=== Exercise ===
Set the records down again, exactly, without their images.

=== Listed entries ===
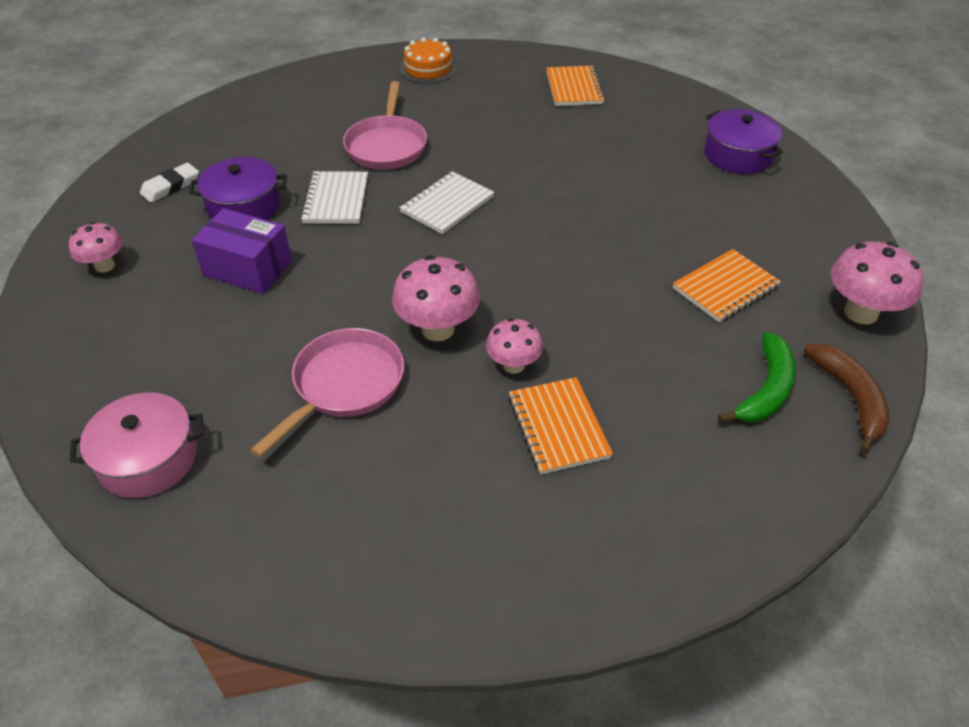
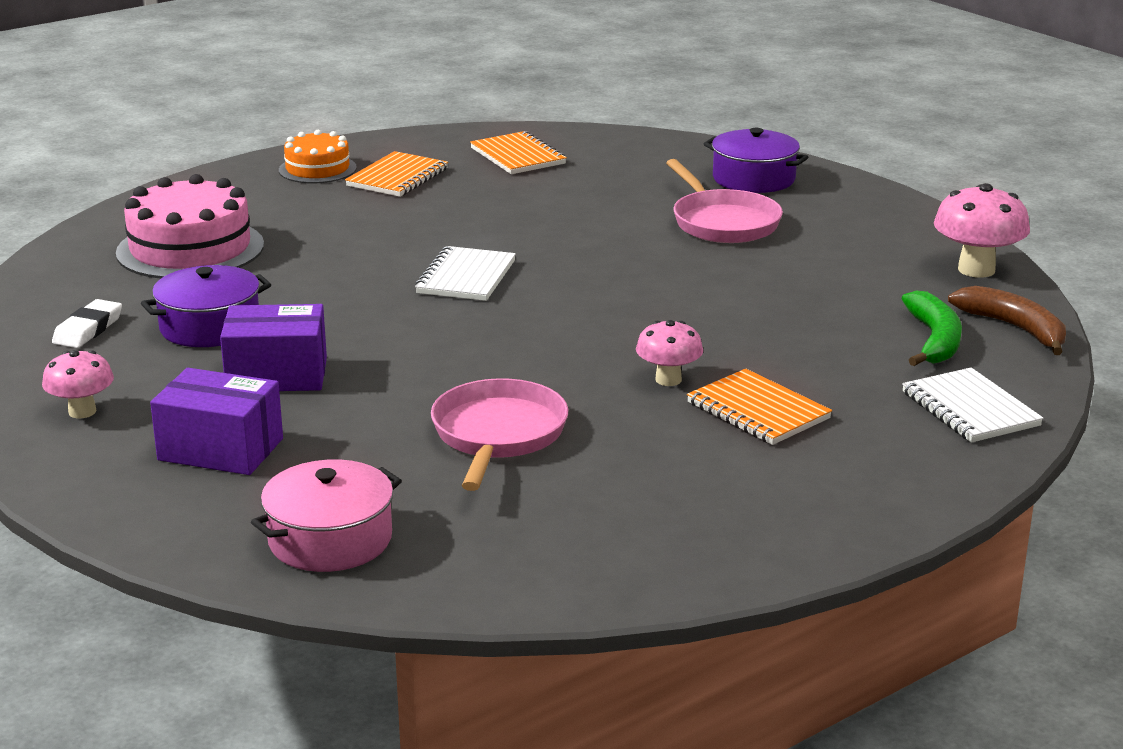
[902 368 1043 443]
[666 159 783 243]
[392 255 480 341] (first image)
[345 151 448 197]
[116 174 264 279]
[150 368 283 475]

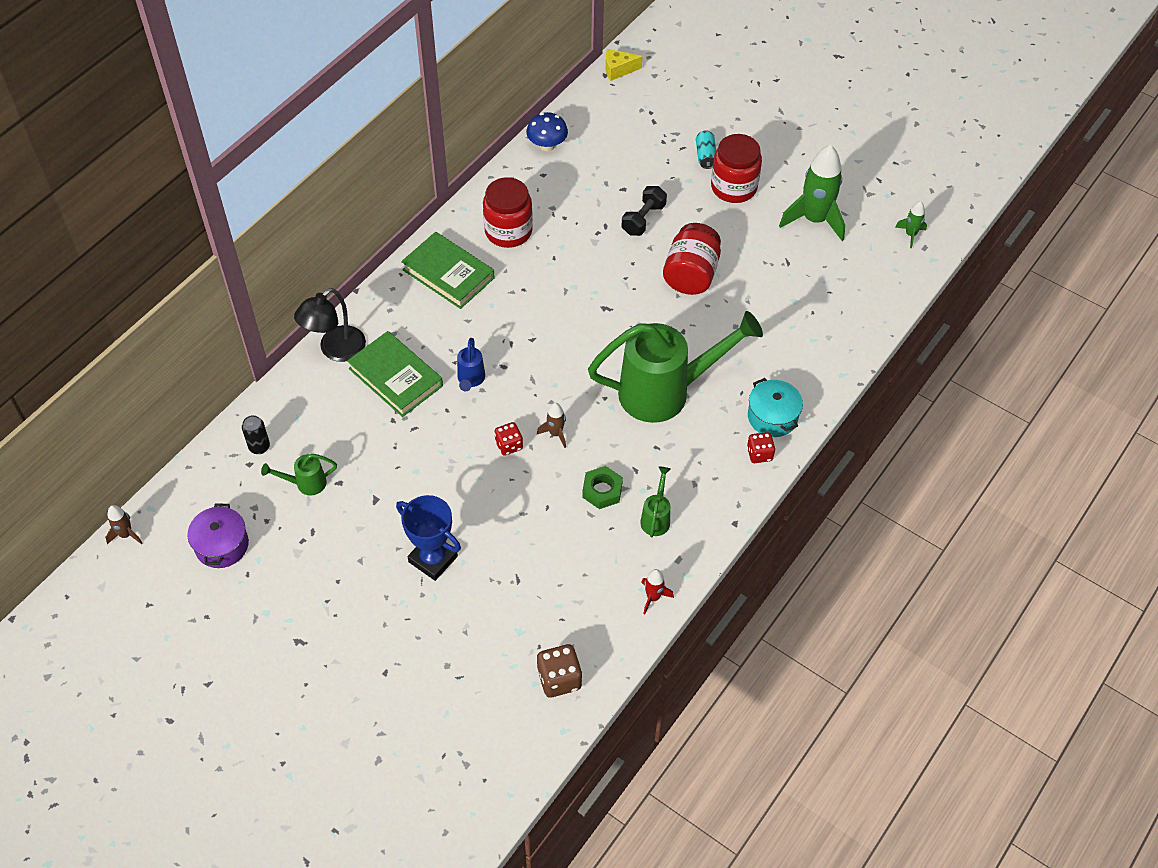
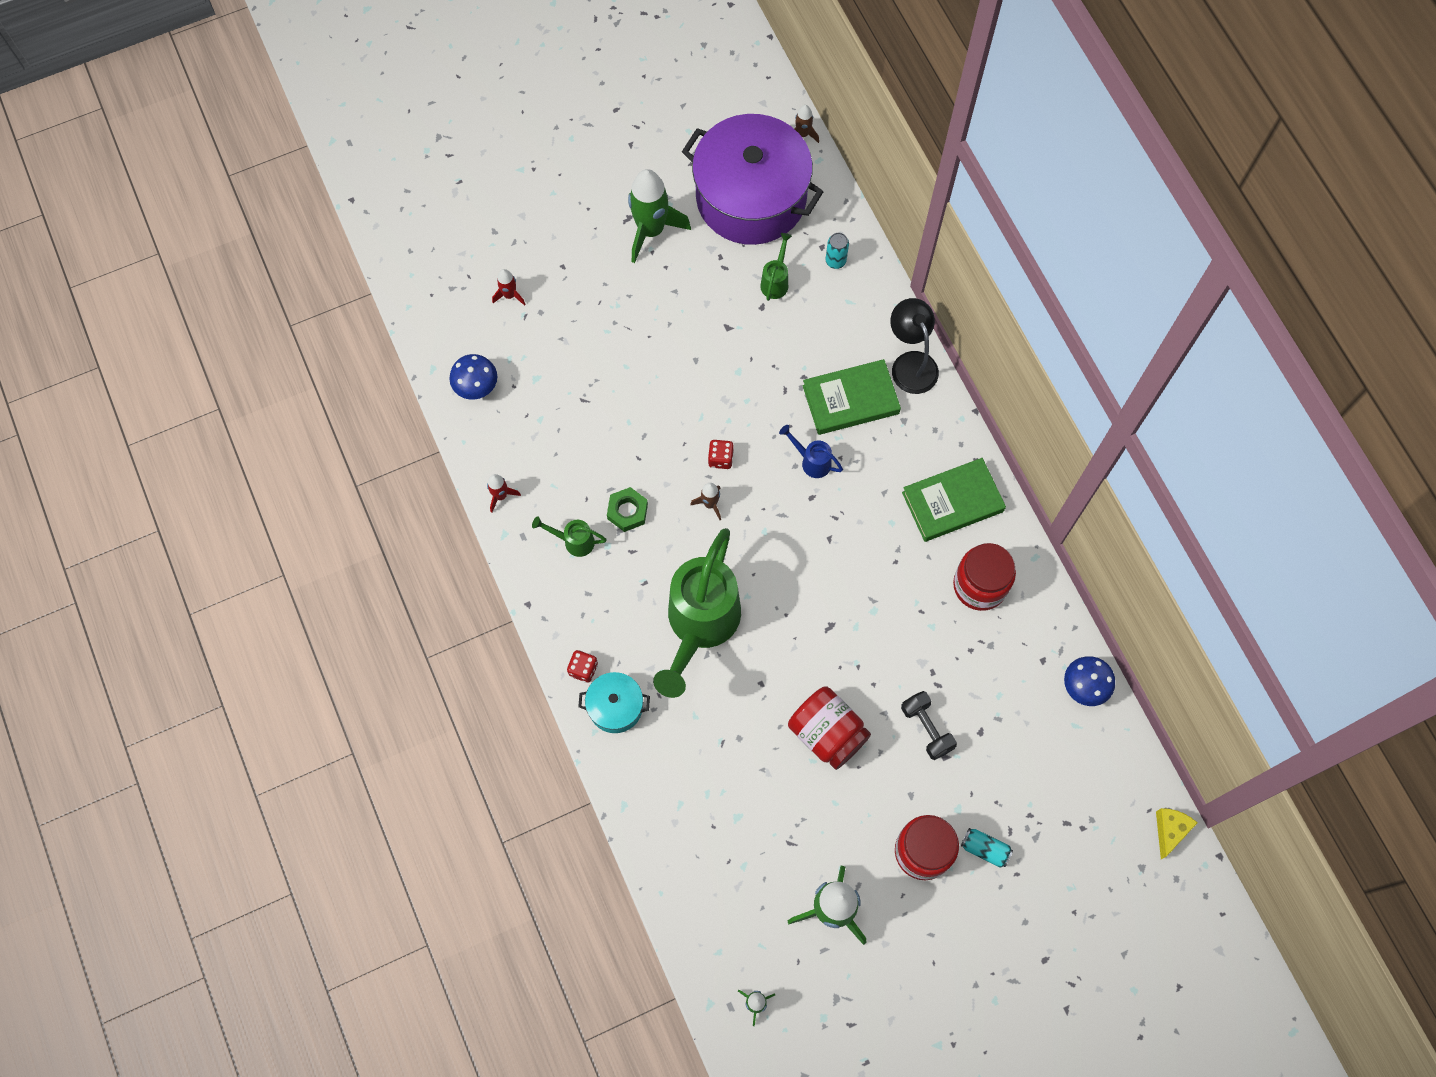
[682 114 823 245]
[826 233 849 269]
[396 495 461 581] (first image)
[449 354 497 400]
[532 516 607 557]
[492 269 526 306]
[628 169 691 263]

=== Completed exercise ===
[902 368 1043 443]
[666 159 783 243]
[392 255 480 341] (first image)
[345 151 448 197]
[116 174 264 279]
[150 368 283 475]

[682 114 823 245]
[826 233 849 269]
[396 495 461 581] (first image)
[449 354 497 400]
[532 516 607 557]
[492 269 526 306]
[628 169 691 263]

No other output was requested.